--- Directions ---
Turn the lines below into a Markdown table with a "Row" column for the row number and a "Content" column for the line itself. Skip blank lines and leave the pictures out.

--- Dataset extract ---
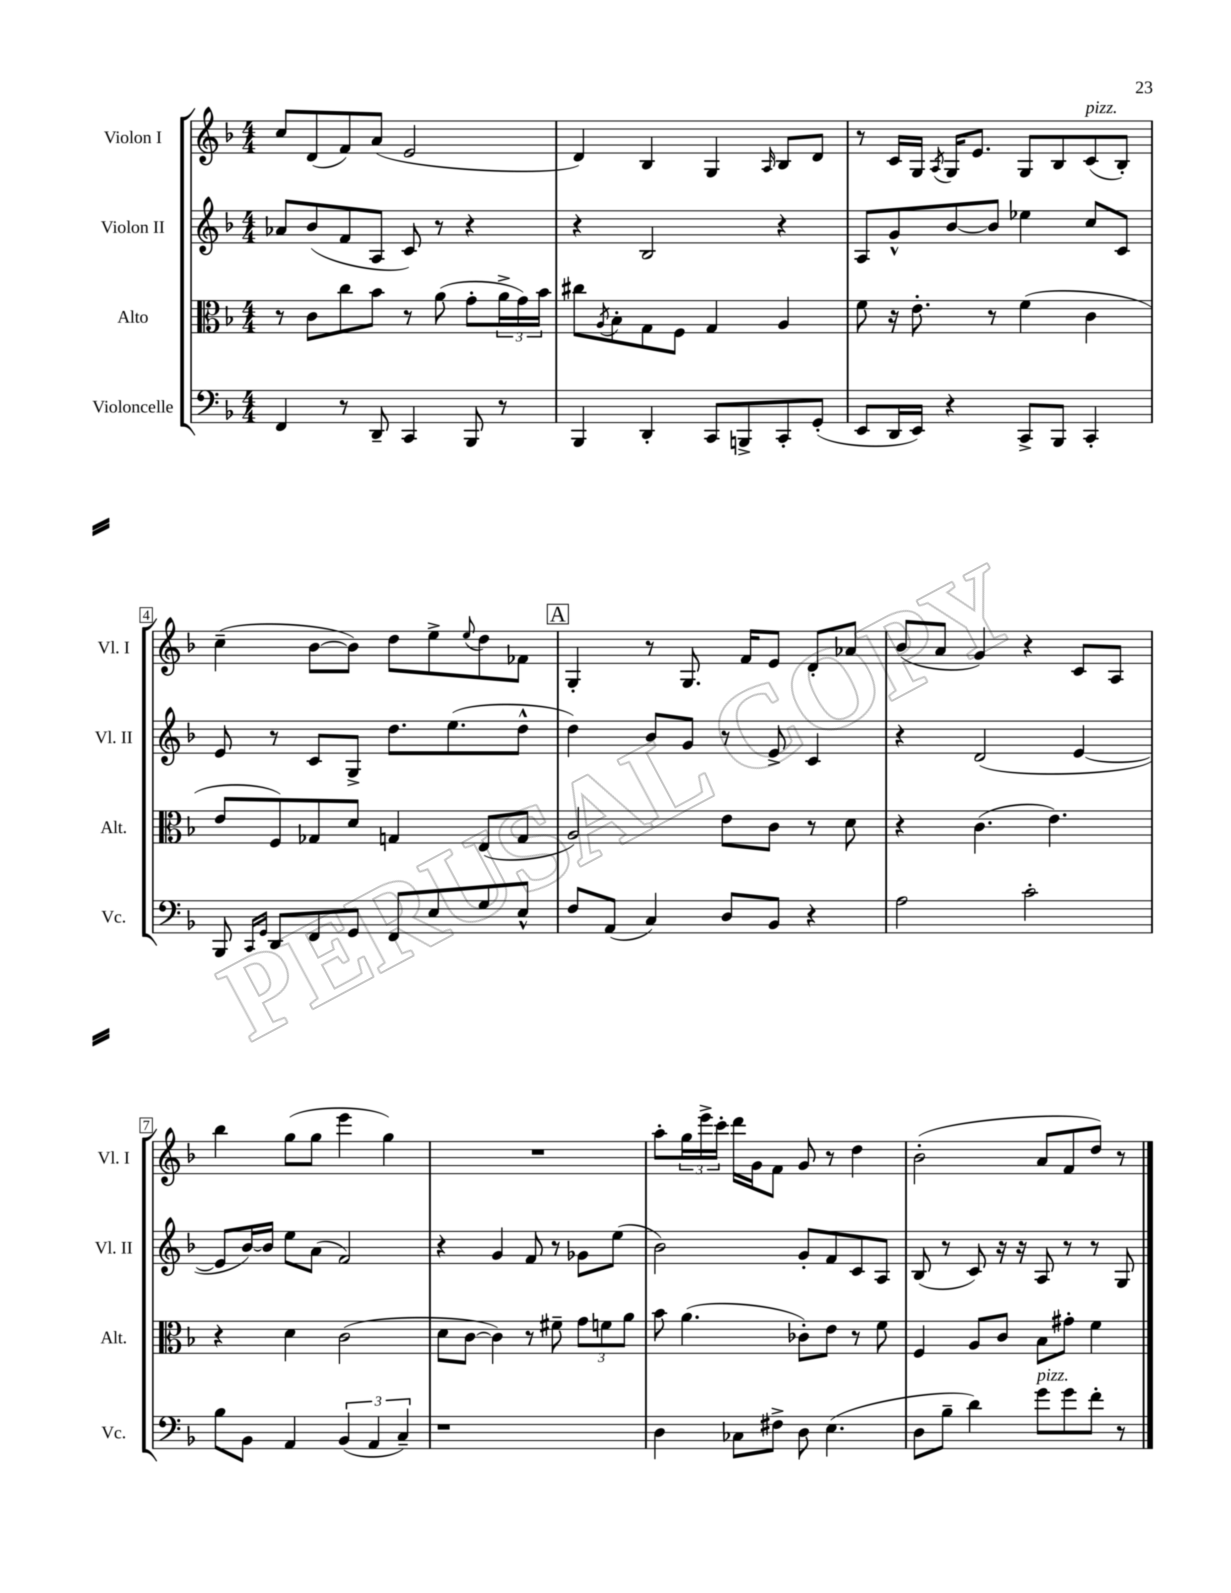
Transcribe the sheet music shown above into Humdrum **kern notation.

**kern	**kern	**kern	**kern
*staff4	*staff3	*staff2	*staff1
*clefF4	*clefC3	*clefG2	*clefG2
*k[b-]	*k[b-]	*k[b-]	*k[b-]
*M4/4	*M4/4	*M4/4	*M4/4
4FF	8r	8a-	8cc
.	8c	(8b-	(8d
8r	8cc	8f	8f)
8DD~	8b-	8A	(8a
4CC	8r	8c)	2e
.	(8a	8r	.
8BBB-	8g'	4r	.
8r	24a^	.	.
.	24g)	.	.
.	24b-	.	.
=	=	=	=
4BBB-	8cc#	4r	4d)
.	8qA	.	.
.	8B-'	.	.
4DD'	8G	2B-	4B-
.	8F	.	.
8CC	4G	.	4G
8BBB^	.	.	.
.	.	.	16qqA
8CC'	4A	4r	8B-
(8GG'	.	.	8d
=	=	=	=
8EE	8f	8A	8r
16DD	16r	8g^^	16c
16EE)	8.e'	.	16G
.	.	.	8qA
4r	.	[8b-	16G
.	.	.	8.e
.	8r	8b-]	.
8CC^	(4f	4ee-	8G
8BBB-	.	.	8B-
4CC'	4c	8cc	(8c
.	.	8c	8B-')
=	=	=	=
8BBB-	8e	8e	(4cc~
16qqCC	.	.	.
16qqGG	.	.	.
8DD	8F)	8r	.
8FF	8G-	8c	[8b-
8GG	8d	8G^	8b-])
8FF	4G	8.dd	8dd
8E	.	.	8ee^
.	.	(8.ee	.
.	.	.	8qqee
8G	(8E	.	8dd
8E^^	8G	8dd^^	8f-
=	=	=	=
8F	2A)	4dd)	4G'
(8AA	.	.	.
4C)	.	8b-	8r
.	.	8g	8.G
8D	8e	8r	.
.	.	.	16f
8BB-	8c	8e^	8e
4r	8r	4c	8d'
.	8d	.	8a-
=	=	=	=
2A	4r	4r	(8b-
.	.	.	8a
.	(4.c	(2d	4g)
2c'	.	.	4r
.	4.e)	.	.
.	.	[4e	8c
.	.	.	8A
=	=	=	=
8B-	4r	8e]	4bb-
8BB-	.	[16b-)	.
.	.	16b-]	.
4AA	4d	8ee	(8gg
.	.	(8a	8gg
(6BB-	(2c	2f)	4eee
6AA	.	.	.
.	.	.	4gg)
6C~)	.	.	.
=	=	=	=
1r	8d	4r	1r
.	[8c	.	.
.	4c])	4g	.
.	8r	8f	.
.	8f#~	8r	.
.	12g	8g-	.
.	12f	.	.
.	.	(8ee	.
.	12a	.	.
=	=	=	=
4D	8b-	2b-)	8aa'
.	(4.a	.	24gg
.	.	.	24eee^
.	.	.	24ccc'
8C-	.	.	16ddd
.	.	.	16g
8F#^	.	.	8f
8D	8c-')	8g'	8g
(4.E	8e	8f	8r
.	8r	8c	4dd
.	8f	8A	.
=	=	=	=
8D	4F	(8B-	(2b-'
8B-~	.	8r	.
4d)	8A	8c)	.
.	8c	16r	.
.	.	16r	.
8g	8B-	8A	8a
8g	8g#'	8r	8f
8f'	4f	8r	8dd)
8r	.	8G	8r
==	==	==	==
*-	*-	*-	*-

--- Answer to the problem ---
| Row | Content |
|---|---|
| 1 | Transcribe the sheet music shown above into Humdrum **kern notation. |
| 2 | **kern	**kern	**kern	**kern |
| 3 | *staff4	*staff3	*staff2	*staff1 |
| 4 | *clefF4	*clefC3	*clefG2	*clefG2 |
| 5 | *k[b-]	*k[b-]	*k[b-]	*k[b-] |
| 6 | *M4/4	*M4/4	*M4/4	*M4/4 |
| 7 | 4FF	8r	8a-	8cc |
| 8 | .	8c	(8b-	(8d |
| 9 | 8r	8cc	8f	8f) |
| 10 | 8DD~	8b-	8A	(8a |
| 11 | 4CC	8r	8c)	2e |
| 12 | .	(8a	8r	. |
| 13 | 8BBB-	8g'	4r	. |
| 14 | 8r	24a^	.	. |
| 15 | .	24g)	.	. |
| 16 | .	24b-	.	. |
| 17 | =	=	=	= |
| 18 | 4BBB-	8cc#	4r	4d) |
| 19 | .	8qA	.	. |
| 20 | .	8B-'	.	. |
| 21 | 4DD'	8G	2B-	4B- |
| 22 | .	8F	.	. |
| 23 | 8CC	4G	.	4G |
| 24 | 8BBB^	.	.	. |
| 25 | .	.	.	16qqA |
| 26 | 8CC'	4A	4r	8B- |
| 27 | (8GG'	.	.	8d |
| 28 | =	=	=	= |
| 29 | 8EE	8f	8A	8r |
| 30 | 16DD	16r	8g^^	16c |
| 31 | 16EE)	8.e'	.	16G |
| 32 | .	.	.	8qA |
| 33 | 4r	.	[8b-	16G |
| 34 | .	.	.	8.e |
| 35 | .	8r	8b-]	. |
| 36 | 8CC^	(4f	4ee-	8G |
| 37 | 8BBB-	.	.	8B- |
| 38 | 4CC'	4c	8cc	(8c |
| 39 | .	.	8c	8B-') |
| 40 | =	=	=	= |
| 41 | 8BBB-	8e	8e	(4cc~ |
| 42 | 16qqCC	.	.	. |
| 43 | 16qqGG	.	.	. |
| 44 | 8DD	8F)	8r	. |
| 45 | 8FF	8G-	8c	[8b- |
| 46 | 8GG	8d	8G^	8b-]) |
| 47 | 8FF	4G	8.dd	8dd |
| 48 | 8E	.	.	8ee^ |
| 49 | .	.	(8.ee	. |
| 50 | .	.	.	8qqee |
| 51 | 8G	(8E	.	8dd |
| 52 | 8E^^	8G	8dd^^	8f- |
| 53 | =	=	=	= |
| 54 | 8F	2A)	4dd)	4G' |
| 55 | (8AA	.	.	. |
| 56 | 4C)	.	8b-	8r |
| 57 | .	.	8g	8.G |
| 58 | 8D	8e	8r	. |
| 59 | .	.	.	16f |
| 60 | 8BB-	8c	8e^	8e |
| 61 | 4r	8r	4c	8d' |
| 62 | .	8d	.	8a- |
| 63 | =	=	=	= |
| 64 | 2A	4r	4r	(8b- |
| 65 | .	.	.	8a |
| 66 | .	(4.c	(2d	4g) |
| 67 | 2c'	.	.	4r |
| 68 | .	4.e)	.	. |
| 69 | .	.	[4e	8c |
| 70 | .	.	.	8A |
| 71 | =	=	=	= |
| 72 | 8B-	4r	8e]	4bb- |
| 73 | 8BB-	.	[16b-)	. |
| 74 | .	.	16b-]	. |
| 75 | 4AA	4d	8ee	(8gg |
| 76 | .	.	(8a	8gg |
| 77 | (6BB-	(2c	2f)	4eee |
| 78 | 6AA	.	.	. |
| 79 | .	.	.	4gg) |
| 80 | 6C~)	.	.	. |
| 81 | =	=	=	= |
| 82 | 1r	8d	4r	1r |
| 83 | .	[8c	.	. |
| 84 | .	4c])	4g	. |
| 85 | .	8r	8f	. |
| 86 | .	8f#~	8r	. |
| 87 | .	12g	8g-	. |
| 88 | .	12f	.	. |
| 89 | .	.	(8ee	. |
| 90 | .	12a	.	. |
| 91 | =	=	=	= |
| 92 | 4D	8b-	2b-)	8aa' |
| 93 | .	(4.a	.	24gg |
| 94 | .	.	.	24eee^ |
| 95 | .	.	.	24ccc' |
| 96 | 8C-	.	.	16ddd |
| 97 | .	.	.	16g |
| 98 | 8F#^	.	.	8f |
| 99 | 8D	8c-')	8g'	8g |
| 100 | (4.E	8e	8f	8r |
| 101 | .	8r	8c	4dd |
| 102 | .	8f	8A	. |
| 103 | =	=	=	= |
| 104 | 8D	4F	(8B-	(2b-' |
| 105 | 8B-~	.	8r	. |
| 106 | 4d)	8A	8c)	. |
| 107 | .	8c	16r	. |
| 108 | .	.	16r	. |
| 109 | 8g	8B-	8A	8a |
| 110 | 8g	8g#'	8r	8f |
| 111 | 8f'	4f	8r	8dd) |
| 112 | 8r	.	8G	8r |
| 113 | ==	==	==	== |
| 114 | *-	*-	*-	*- |